**The data**
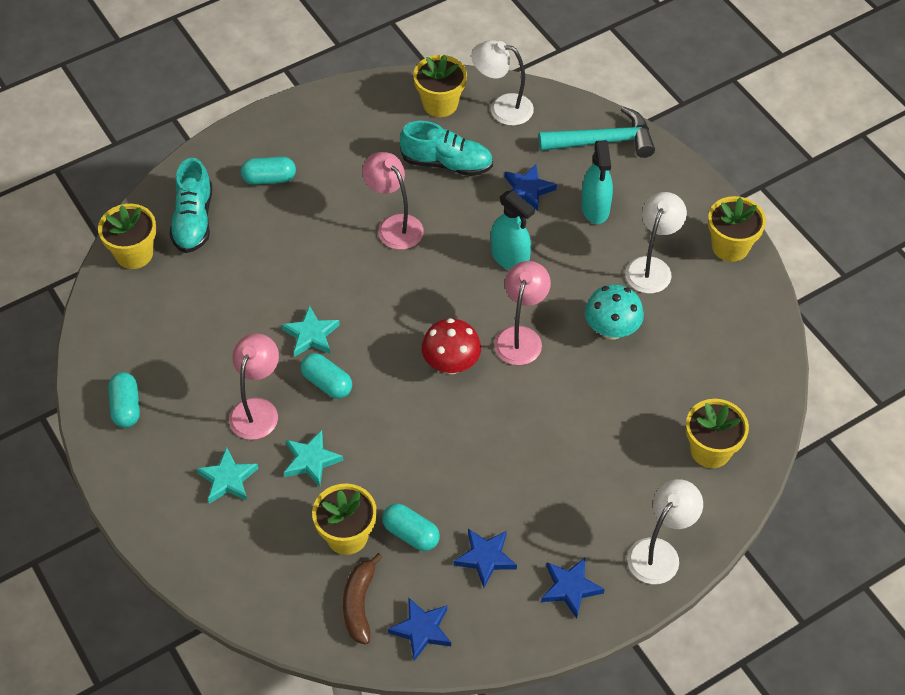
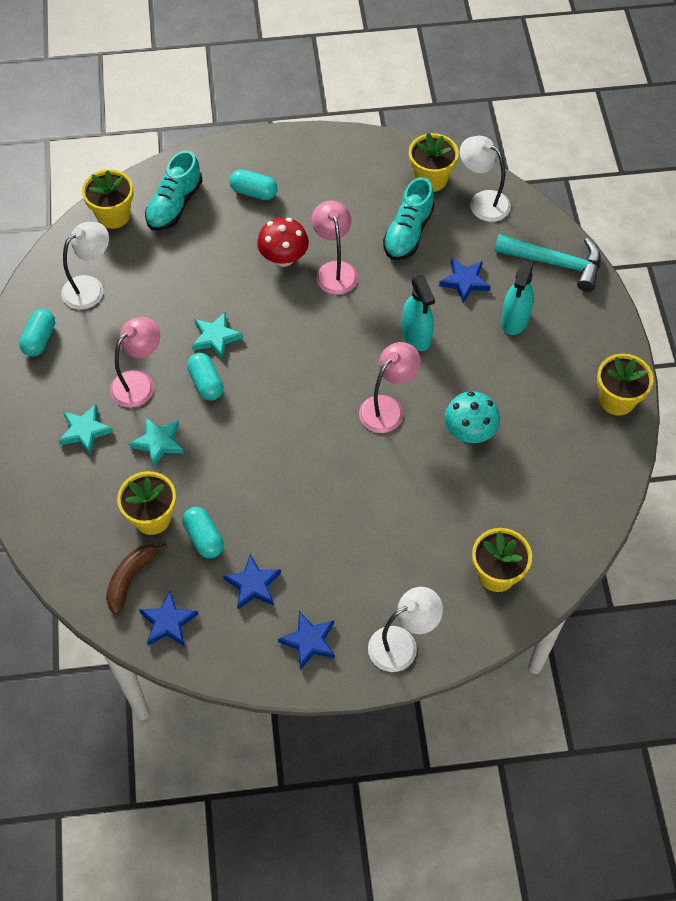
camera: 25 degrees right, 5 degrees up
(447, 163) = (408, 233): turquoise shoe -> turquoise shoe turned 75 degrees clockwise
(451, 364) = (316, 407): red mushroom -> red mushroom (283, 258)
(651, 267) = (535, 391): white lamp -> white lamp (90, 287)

--

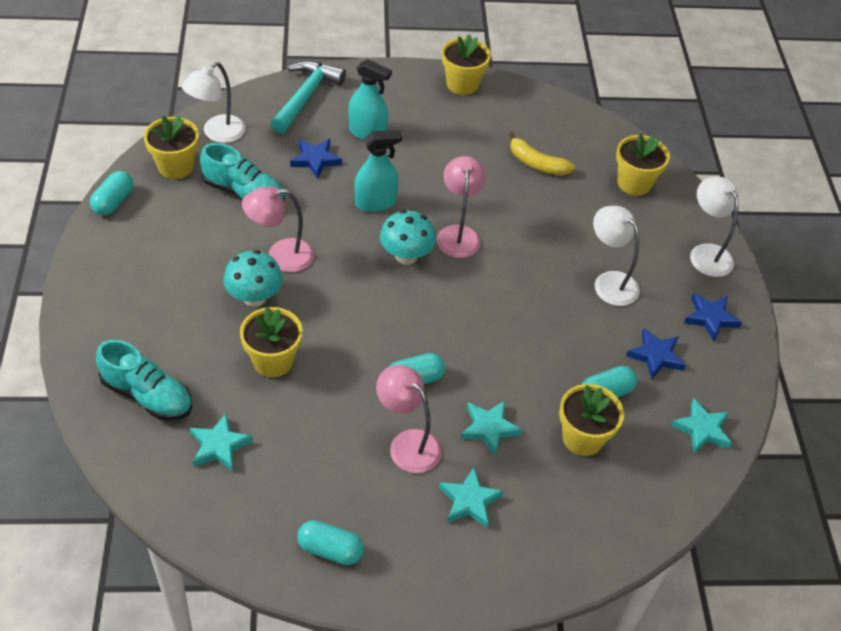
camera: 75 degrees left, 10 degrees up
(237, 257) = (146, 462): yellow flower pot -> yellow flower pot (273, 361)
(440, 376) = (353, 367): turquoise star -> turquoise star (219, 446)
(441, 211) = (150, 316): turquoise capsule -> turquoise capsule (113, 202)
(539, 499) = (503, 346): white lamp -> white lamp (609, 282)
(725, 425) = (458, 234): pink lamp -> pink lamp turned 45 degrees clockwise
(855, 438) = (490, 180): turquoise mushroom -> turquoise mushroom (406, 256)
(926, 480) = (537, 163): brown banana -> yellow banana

**Assignment**
Your answer should be the lines of the listing above between the line holding "camera: 25 degrees right, 5 degrees up" and the line holding "(651, 267) = (535, 391): white", inclusive, restated word for word and alone.

**Result of this exercise**
camera: 25 degrees right, 5 degrees up
(447, 163) = (408, 233): turquoise shoe -> turquoise shoe turned 75 degrees clockwise
(451, 364) = (316, 407): red mushroom -> red mushroom (283, 258)
(651, 267) = (535, 391): white lamp -> white lamp (90, 287)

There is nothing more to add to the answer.